(Task to complete): Write out each record in full and exactly as given. Skip any pictures.

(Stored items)
◇ ◇ ◇ ◇ ◇

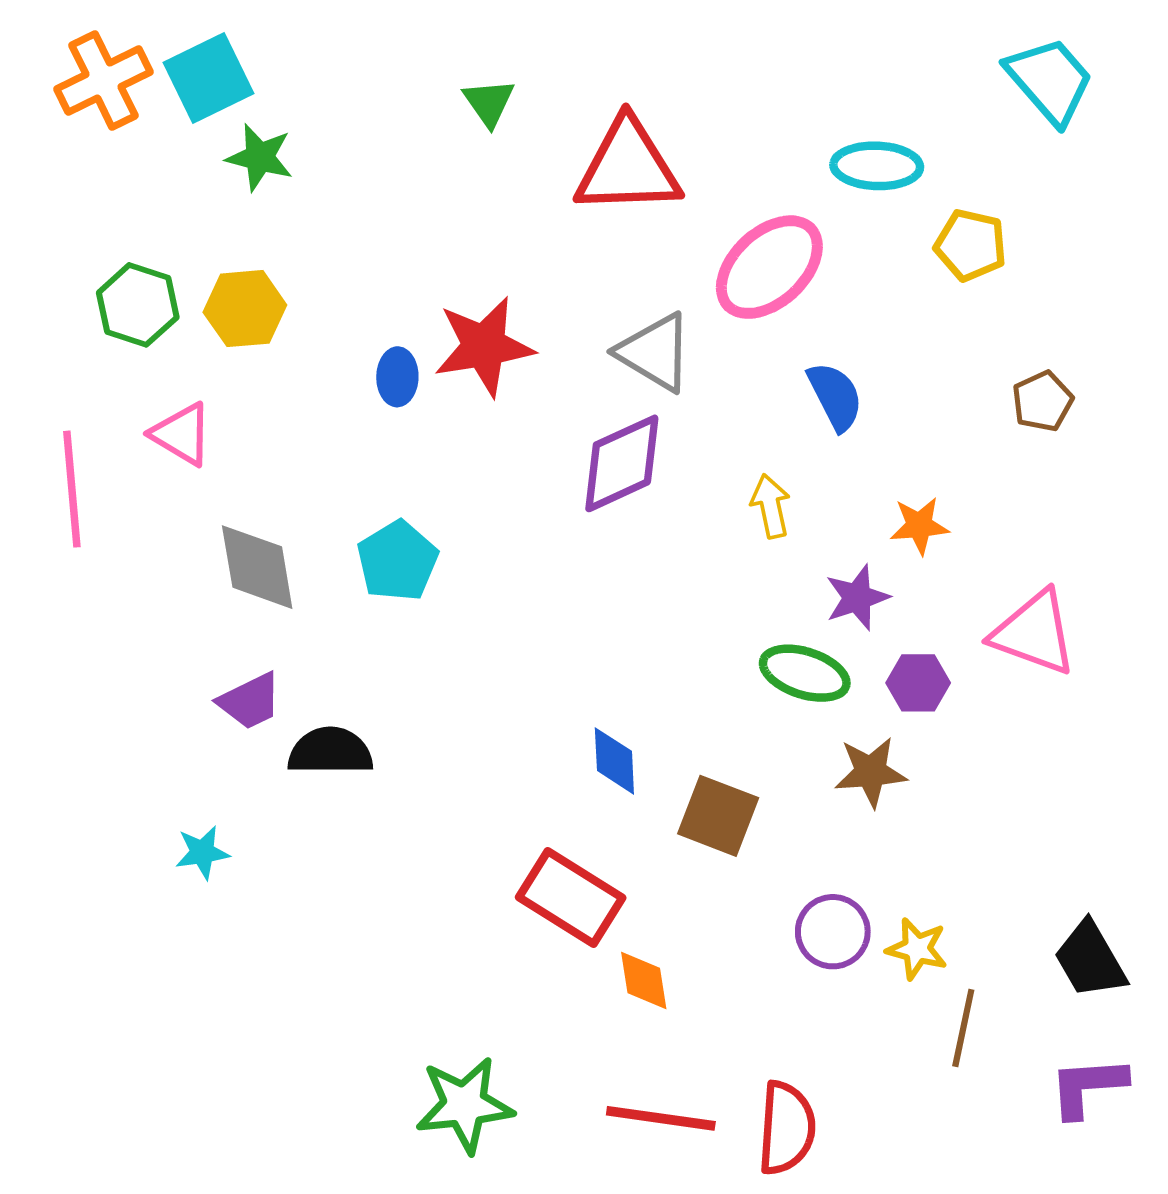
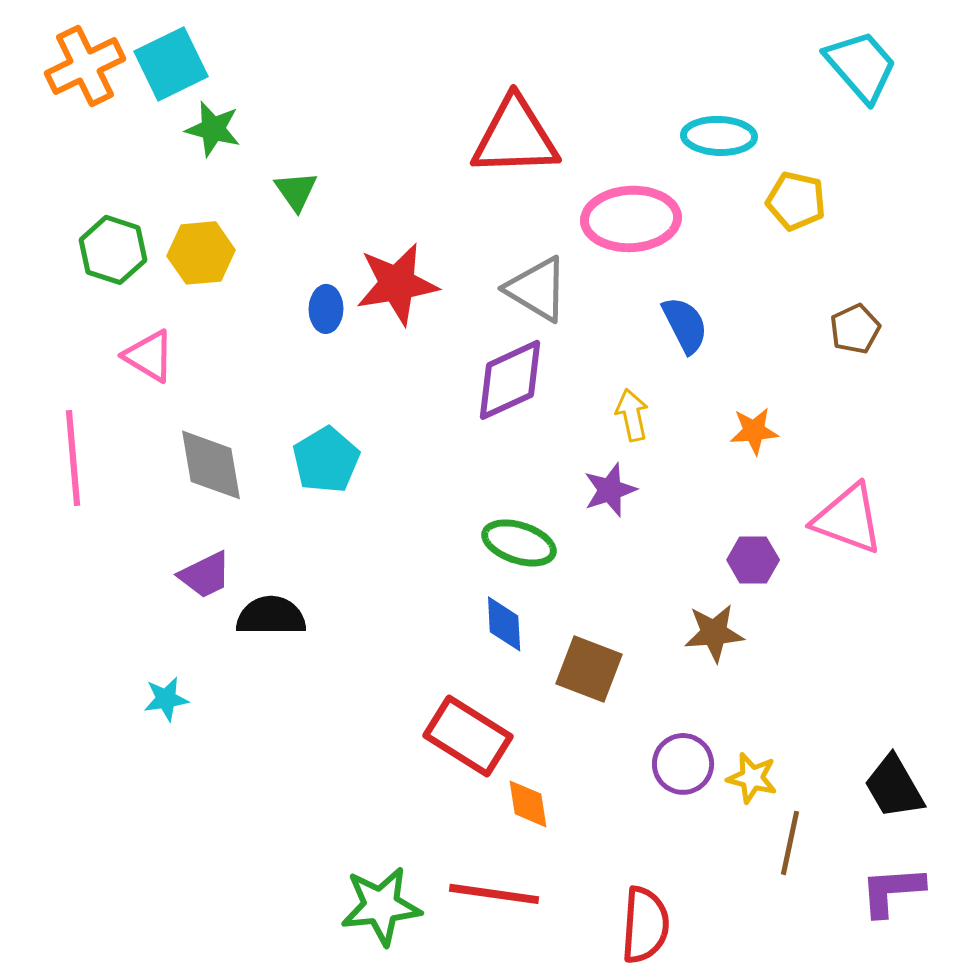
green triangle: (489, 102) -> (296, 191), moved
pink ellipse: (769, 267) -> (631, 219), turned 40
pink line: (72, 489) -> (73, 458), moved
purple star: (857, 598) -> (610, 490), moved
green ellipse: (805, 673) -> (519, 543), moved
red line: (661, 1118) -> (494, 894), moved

◇ ◇ ◇ ◇ ◇

(Solution):
green triangle: (489, 102) -> (296, 191), moved
pink ellipse: (769, 267) -> (631, 219), turned 40
pink line: (72, 489) -> (73, 458), moved
purple star: (857, 598) -> (610, 490), moved
green ellipse: (805, 673) -> (519, 543), moved
red line: (661, 1118) -> (494, 894), moved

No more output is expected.